Task objective ▸ Output exactly those lines of the data that lie between the line containing "purple brick C5" and the final line, both ends counted.

Data ▸
☆ ☆ ☆ ☆ ☆ ☆ ☆
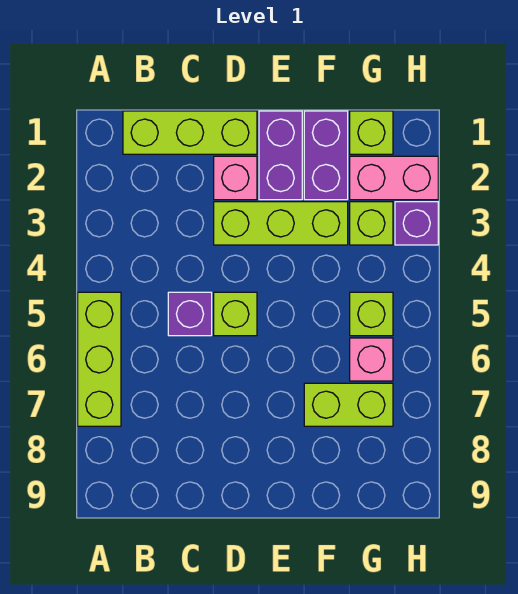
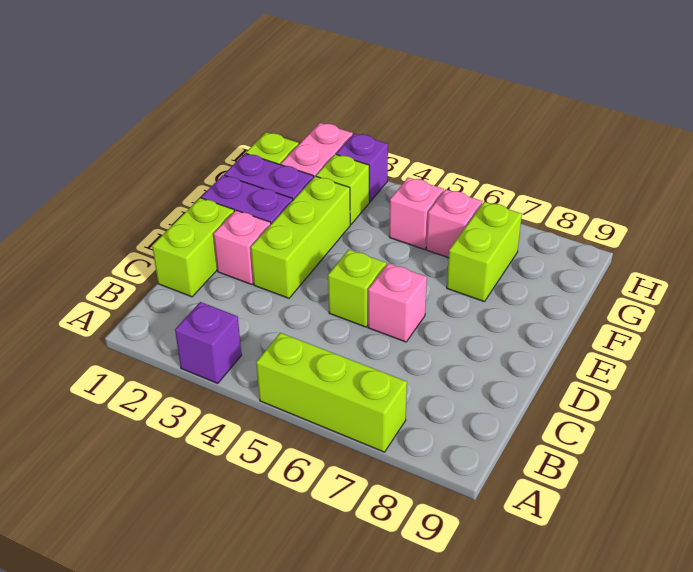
lime brick B1:D1 level 1 -> lime brick C1:D1 level 1
purple brick C5 level 1 -> purple brick A3 level 1
none -> pink brick D6 level 1
lime brick G5 level 1 -> pink brick G5 level 1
☆ ☆ ☆ ☆ ☆ ☆ ☆
Solution for this exercise ▸
purple brick C5 level 1 -> purple brick A3 level 1
none -> pink brick D6 level 1
lime brick G5 level 1 -> pink brick G5 level 1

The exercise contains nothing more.